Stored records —
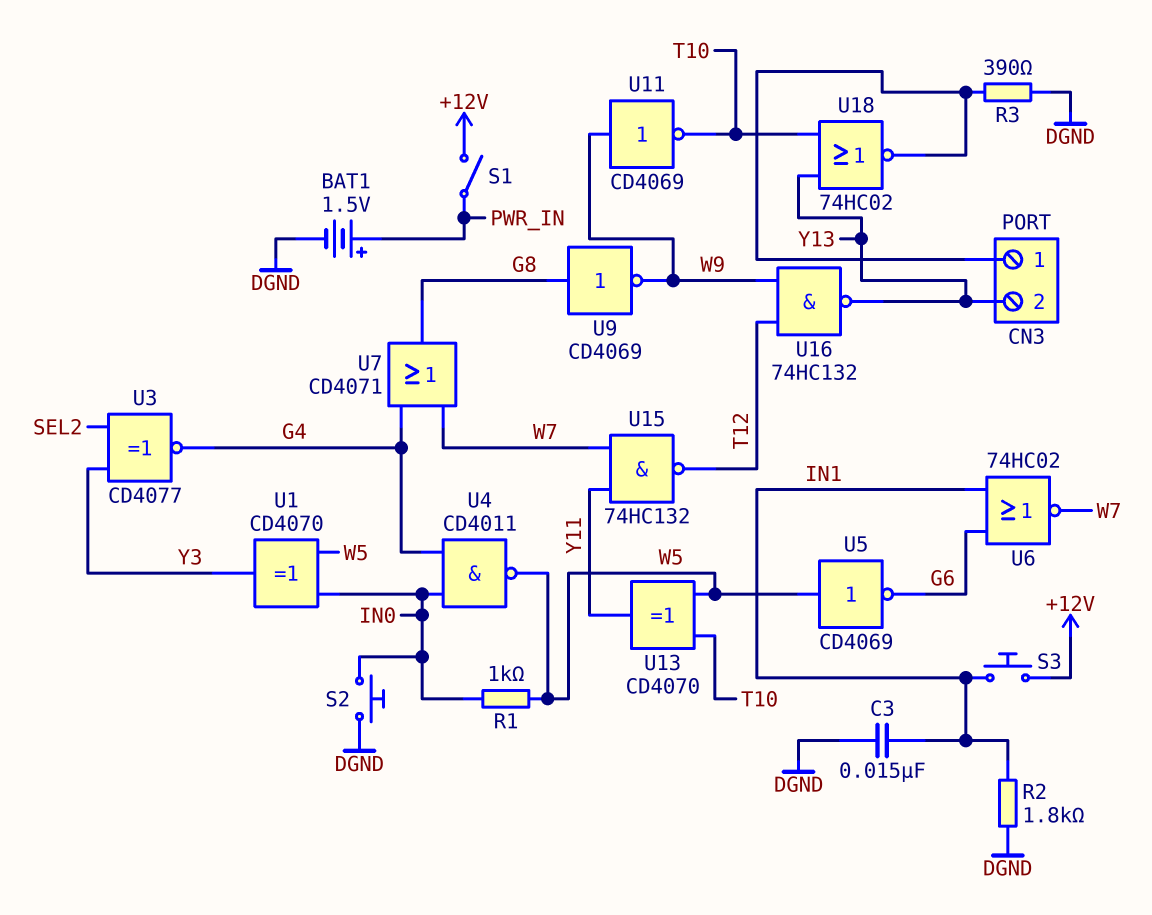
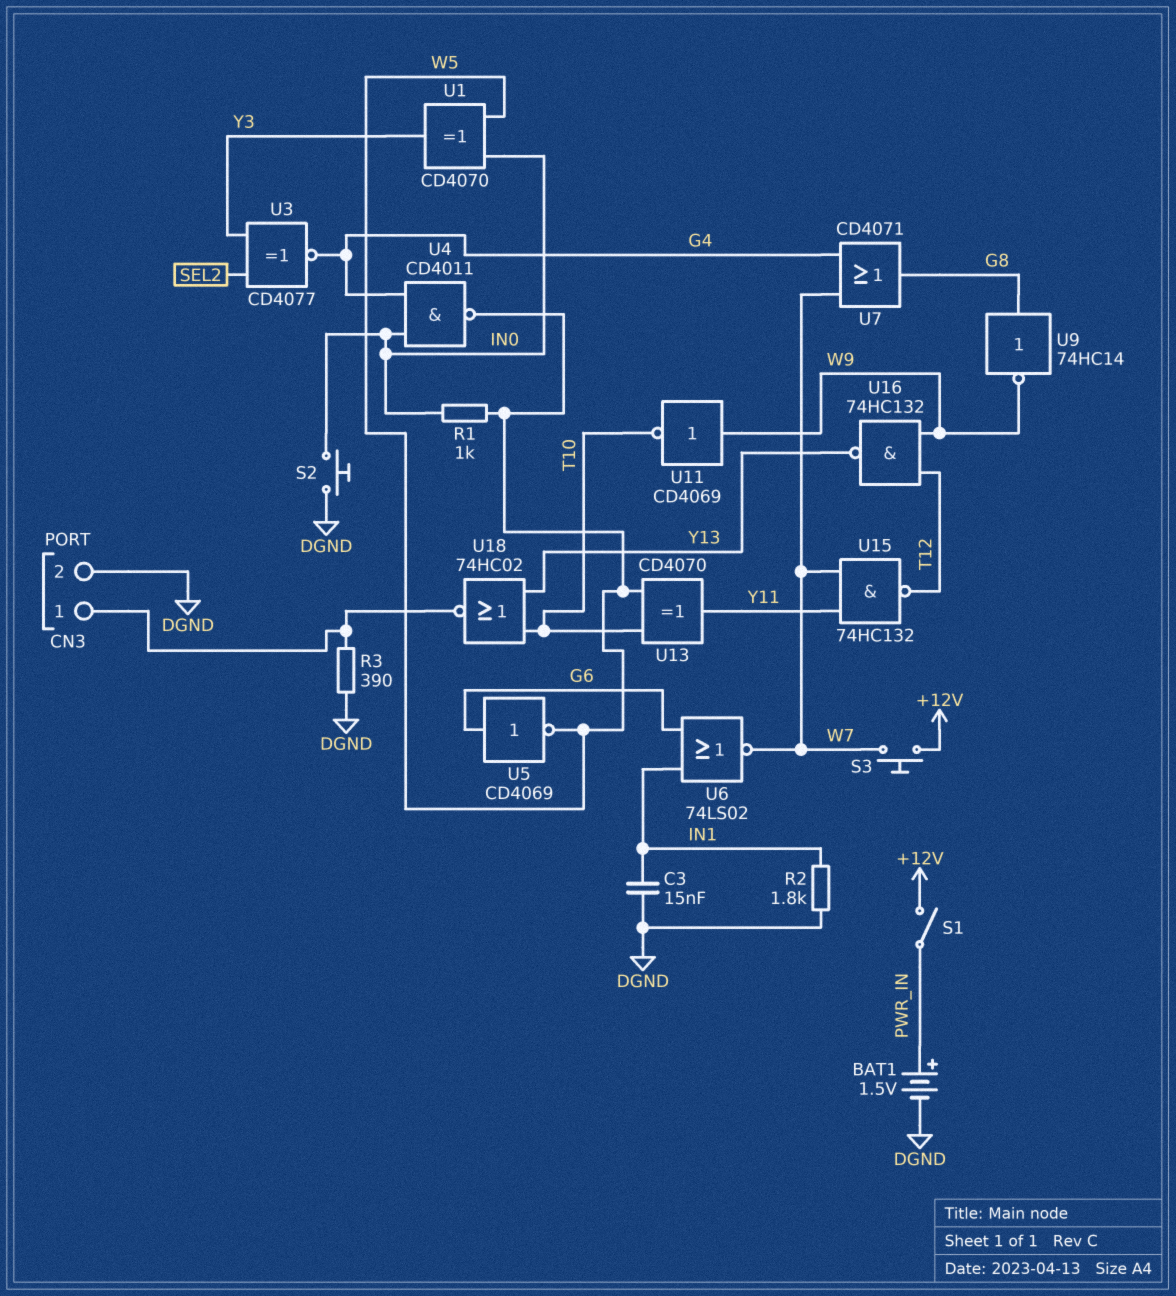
CN3 pin 2: Y13 -> DGND
S3: button (+12V, IN1) -> button (+12V, W7)
U5: NOT CD4069 (in W5, out G6) -> NOT CD4069 (in G6, out W5)
U6: NOR 74HC02 (in G6, in IN1, out W7) -> NOR 74LS02 (in G6, in IN1, out W7)
U9: NOT CD4069 (in G8, out W9) -> NOT 74HC14 (in G8, out W9)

Exercise details — The task here is to output the line with "U5: NOT CD4069" and all lines after it to the end of the records above, exactly and only those.

Exercise output —
U5: NOT CD4069 (in W5, out G6) -> NOT CD4069 (in G6, out W5)
U6: NOR 74HC02 (in G6, in IN1, out W7) -> NOR 74LS02 (in G6, in IN1, out W7)
U9: NOT CD4069 (in G8, out W9) -> NOT 74HC14 (in G8, out W9)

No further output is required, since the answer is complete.